## What the exercise asks
Swap "transparent pink box" for "clear pink container" throughout the material below, and reproduce everything else unchanged.

## Spatial reasoning dataset excerpts
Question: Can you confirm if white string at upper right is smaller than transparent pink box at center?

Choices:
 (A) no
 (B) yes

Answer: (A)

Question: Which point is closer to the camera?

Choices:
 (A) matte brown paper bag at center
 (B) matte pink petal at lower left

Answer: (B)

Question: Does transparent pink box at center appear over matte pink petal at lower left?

## Final result
Question: Can you confirm if white string at upper right is smaller than clear pink container at center?

Choices:
 (A) no
 (B) yes

Answer: (A)

Question: Which point is closer to the camera?

Choices:
 (A) matte brown paper bag at center
 (B) matte pink petal at lower left

Answer: (B)

Question: Does clear pink container at center appear over matte pink petal at lower left?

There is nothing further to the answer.